(MATERIAL SHOWN begins)

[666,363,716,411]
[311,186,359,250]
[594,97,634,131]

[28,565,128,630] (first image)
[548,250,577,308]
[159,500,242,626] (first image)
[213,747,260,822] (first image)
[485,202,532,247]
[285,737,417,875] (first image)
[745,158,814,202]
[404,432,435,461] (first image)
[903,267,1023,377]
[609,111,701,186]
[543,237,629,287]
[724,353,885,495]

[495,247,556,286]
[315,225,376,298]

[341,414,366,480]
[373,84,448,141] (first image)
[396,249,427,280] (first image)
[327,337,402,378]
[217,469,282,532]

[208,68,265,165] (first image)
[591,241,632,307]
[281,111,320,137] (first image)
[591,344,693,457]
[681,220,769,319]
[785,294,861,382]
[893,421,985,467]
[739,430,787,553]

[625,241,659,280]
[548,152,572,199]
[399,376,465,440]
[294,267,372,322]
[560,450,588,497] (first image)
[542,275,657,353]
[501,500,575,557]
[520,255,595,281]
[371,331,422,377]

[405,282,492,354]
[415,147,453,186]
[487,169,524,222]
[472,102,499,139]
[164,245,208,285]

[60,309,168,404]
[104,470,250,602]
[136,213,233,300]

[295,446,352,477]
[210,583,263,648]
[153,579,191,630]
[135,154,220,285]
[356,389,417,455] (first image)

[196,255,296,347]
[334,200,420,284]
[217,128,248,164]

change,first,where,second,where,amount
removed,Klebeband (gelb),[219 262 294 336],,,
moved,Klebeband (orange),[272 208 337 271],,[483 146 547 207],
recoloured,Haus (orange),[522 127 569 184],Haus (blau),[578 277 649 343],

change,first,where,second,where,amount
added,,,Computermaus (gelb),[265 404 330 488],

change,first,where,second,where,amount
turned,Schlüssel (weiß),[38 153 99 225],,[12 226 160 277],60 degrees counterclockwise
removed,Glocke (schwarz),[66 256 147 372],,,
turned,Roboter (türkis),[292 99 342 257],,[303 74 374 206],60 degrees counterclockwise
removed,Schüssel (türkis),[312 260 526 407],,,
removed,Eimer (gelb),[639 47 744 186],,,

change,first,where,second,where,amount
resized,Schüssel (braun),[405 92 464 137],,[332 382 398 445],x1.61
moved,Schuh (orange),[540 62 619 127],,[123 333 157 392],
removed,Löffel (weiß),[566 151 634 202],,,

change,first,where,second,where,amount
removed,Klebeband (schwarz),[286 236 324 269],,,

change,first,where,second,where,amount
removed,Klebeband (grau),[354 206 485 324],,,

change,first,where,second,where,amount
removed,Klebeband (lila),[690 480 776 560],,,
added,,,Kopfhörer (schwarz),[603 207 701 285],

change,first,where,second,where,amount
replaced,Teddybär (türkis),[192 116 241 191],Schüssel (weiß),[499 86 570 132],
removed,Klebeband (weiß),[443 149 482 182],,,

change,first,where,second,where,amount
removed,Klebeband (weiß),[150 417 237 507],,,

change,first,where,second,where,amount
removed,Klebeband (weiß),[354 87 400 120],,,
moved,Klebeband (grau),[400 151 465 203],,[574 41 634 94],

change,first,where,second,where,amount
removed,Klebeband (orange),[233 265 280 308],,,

(MATERIAL SHOWN ends)

ACTIVITY: Reproduce exactly the lines of the records above from the one with "[609,111,701,186]" to the one with "removed,Glocke (schwarz),[66 256", both included, and leave out everything else.

WRITTEN SOLUTION:
[609,111,701,186]
[543,237,629,287]
[724,353,885,495]

[495,247,556,286]
[315,225,376,298]

[341,414,366,480]
[373,84,448,141] (first image)
[396,249,427,280] (first image)
[327,337,402,378]
[217,469,282,532]

[208,68,265,165] (first image)
[591,241,632,307]
[281,111,320,137] (first image)
[591,344,693,457]
[681,220,769,319]
[785,294,861,382]
[893,421,985,467]
[739,430,787,553]

[625,241,659,280]
[548,152,572,199]
[399,376,465,440]
[294,267,372,322]
[560,450,588,497] (first image)
[542,275,657,353]
[501,500,575,557]
[520,255,595,281]
[371,331,422,377]

[405,282,492,354]
[415,147,453,186]
[487,169,524,222]
[472,102,499,139]
[164,245,208,285]

[60,309,168,404]
[104,470,250,602]
[136,213,233,300]

[295,446,352,477]
[210,583,263,648]
[153,579,191,630]
[135,154,220,285]
[356,389,417,455] (first image)

[196,255,296,347]
[334,200,420,284]
[217,128,248,164]

change,first,where,second,where,amount
removed,Klebeband (gelb),[219 262 294 336],,,
moved,Klebeband (orange),[272 208 337 271],,[483 146 547 207],
recoloured,Haus (orange),[522 127 569 184],Haus (blau),[578 277 649 343],

change,first,where,second,where,amount
added,,,Computermaus (gelb),[265 404 330 488],

change,first,where,second,where,amount
turned,Schlüssel (weiß),[38 153 99 225],,[12 226 160 277],60 degrees counterclockwise
removed,Glocke (schwarz),[66 256 147 372],,,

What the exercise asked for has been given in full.